>> start Records for the exercise
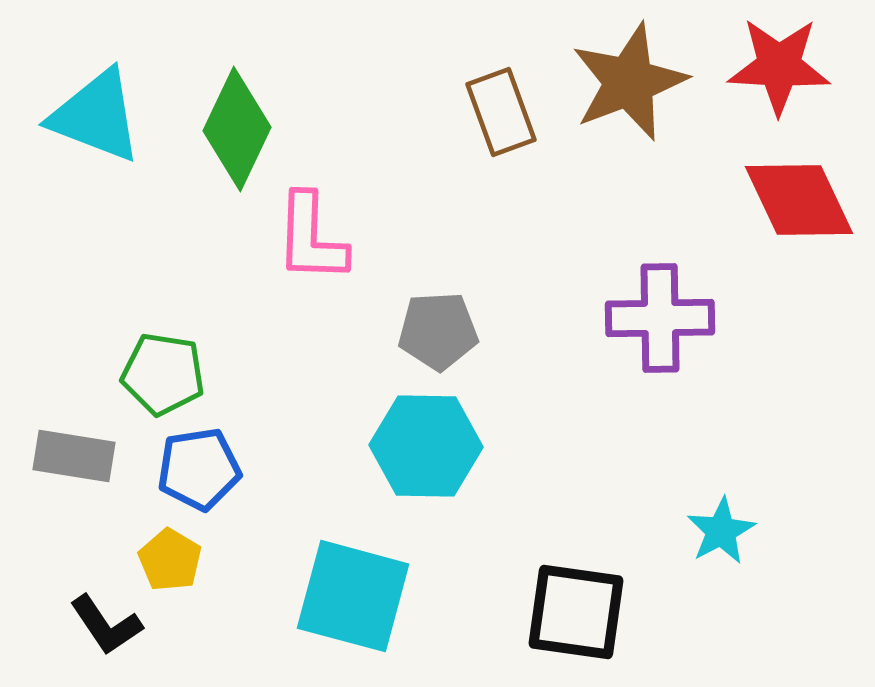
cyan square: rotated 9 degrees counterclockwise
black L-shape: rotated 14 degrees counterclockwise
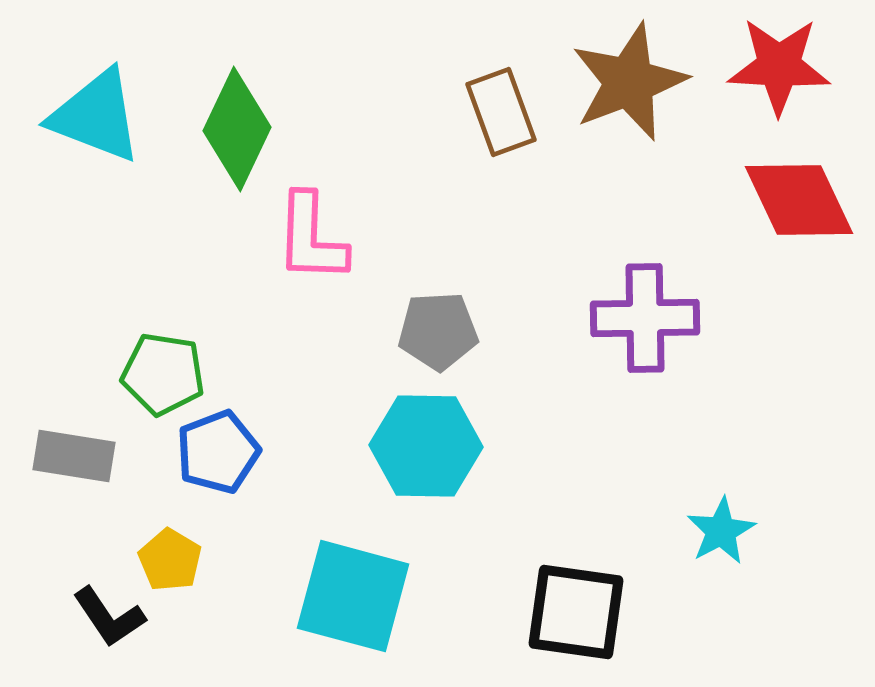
purple cross: moved 15 px left
blue pentagon: moved 19 px right, 17 px up; rotated 12 degrees counterclockwise
black L-shape: moved 3 px right, 8 px up
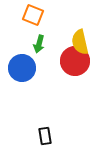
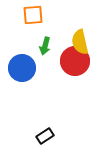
orange square: rotated 25 degrees counterclockwise
green arrow: moved 6 px right, 2 px down
black rectangle: rotated 66 degrees clockwise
>> end Records for the exercise
Stated goal: Reproduce every line of the listing above verbatim, leaving out the pictures.

Exercise response:
cyan square: rotated 9 degrees counterclockwise
black L-shape: rotated 14 degrees counterclockwise
purple cross: moved 15 px left
blue pentagon: moved 19 px right, 17 px up; rotated 12 degrees counterclockwise
black L-shape: moved 3 px right, 8 px up
orange square: rotated 25 degrees counterclockwise
green arrow: moved 6 px right, 2 px down
black rectangle: rotated 66 degrees clockwise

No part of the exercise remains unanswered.